■ **YOUR ASSIGNMENT**
Within the records, tally the lines that contain "pencil" and reply with that number only.
————
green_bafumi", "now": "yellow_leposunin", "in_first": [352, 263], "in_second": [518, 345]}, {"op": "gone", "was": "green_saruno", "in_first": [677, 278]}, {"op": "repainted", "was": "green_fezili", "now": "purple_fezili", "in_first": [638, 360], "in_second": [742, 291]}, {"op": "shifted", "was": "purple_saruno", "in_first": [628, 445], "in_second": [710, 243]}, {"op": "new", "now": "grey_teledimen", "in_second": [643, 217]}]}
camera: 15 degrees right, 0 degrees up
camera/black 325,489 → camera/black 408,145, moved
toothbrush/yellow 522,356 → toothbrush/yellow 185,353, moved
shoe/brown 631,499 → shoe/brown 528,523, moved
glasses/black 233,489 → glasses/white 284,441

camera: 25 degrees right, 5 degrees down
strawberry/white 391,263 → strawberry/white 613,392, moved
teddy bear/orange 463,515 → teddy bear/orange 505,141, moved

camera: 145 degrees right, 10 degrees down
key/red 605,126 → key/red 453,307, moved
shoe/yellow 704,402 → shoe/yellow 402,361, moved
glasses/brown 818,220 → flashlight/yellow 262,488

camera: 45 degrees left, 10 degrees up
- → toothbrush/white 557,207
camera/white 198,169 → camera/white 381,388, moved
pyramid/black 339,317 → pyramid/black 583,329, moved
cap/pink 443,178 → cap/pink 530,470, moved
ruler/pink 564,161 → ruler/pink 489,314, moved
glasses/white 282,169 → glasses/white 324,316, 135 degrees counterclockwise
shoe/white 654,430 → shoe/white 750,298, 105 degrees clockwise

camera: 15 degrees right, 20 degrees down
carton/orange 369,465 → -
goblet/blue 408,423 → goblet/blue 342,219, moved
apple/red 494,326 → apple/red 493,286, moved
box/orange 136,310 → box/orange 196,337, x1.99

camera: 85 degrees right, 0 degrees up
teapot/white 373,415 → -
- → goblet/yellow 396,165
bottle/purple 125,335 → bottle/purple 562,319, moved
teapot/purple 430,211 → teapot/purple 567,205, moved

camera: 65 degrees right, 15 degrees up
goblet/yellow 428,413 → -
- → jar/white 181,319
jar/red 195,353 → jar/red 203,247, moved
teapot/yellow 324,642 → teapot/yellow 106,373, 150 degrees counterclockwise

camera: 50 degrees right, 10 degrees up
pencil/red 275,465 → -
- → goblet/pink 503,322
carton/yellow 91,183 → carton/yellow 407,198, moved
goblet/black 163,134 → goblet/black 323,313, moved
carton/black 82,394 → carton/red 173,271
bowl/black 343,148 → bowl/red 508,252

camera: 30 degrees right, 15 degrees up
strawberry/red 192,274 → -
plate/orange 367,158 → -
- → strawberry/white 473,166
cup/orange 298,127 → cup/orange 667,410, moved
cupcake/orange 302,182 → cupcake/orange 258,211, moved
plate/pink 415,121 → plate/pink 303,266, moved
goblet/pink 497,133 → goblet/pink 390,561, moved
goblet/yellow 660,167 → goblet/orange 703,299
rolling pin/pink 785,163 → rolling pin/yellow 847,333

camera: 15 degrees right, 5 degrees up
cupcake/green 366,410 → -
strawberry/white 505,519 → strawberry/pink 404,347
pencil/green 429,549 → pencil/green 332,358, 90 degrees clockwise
————
■ **TASK RESULT**
2